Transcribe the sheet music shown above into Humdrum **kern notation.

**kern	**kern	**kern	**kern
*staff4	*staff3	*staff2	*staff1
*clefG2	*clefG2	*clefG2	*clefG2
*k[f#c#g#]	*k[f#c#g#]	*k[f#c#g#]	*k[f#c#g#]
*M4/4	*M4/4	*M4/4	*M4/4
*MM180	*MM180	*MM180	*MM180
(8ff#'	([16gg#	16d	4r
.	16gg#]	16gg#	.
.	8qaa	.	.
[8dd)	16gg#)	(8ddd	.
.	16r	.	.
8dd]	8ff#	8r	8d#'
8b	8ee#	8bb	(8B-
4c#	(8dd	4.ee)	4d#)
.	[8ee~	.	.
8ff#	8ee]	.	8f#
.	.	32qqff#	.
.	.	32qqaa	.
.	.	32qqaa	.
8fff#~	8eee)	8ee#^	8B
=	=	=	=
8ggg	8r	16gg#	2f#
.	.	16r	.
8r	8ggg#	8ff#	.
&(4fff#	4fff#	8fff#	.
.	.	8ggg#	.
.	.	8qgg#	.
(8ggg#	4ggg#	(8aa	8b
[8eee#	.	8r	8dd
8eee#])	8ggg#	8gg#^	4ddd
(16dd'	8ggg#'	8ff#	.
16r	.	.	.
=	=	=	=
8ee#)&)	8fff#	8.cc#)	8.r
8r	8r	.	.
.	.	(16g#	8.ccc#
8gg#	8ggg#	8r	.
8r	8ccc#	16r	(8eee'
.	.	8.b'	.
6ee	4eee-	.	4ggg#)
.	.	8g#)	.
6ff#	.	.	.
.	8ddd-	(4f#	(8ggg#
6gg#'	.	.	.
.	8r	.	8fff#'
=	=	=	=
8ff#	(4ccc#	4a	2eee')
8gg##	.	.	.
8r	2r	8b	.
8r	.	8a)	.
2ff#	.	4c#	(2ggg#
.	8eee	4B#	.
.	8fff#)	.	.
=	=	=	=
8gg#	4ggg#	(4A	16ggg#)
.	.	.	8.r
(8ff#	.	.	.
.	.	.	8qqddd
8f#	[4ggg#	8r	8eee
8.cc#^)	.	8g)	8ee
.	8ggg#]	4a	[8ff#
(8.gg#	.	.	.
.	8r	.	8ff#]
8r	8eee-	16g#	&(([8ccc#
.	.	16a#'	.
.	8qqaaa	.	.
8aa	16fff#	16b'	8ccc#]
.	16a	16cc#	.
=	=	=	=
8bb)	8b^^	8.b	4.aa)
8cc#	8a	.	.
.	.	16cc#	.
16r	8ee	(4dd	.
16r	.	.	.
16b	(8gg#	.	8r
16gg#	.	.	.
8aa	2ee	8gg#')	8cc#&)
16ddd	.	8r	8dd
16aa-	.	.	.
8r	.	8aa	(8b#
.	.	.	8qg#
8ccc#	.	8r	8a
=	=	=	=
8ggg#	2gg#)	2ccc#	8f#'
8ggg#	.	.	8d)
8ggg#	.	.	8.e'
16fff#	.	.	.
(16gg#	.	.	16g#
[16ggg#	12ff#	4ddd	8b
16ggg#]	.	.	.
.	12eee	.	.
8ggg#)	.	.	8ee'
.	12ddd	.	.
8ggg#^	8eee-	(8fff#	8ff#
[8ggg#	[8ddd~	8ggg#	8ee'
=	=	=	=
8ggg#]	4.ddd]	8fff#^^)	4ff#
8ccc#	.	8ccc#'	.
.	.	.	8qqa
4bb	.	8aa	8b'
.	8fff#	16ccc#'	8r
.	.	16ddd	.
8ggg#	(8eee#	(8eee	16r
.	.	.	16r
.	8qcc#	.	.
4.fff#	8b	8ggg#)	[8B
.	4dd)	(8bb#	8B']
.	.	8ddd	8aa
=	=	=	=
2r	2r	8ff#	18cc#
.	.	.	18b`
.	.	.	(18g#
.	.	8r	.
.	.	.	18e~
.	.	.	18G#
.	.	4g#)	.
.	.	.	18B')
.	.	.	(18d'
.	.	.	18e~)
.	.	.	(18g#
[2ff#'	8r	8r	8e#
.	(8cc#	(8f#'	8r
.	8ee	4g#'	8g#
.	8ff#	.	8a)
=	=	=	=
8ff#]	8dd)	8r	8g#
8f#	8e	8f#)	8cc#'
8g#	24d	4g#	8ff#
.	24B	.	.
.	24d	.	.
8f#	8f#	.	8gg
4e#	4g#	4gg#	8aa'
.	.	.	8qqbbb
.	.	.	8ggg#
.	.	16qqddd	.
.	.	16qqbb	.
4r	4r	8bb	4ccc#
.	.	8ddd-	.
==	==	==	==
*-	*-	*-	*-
- - -
WHAT THIS TASK INVOLVES: Which lines in the rows above contain the string "kern", with case counting? Copy out each of those lines.

EXPECTED ANSWER:
Transcribe the sheet music shown above into Humdrum **kern notation.
**kern	**kern	**kern	**kern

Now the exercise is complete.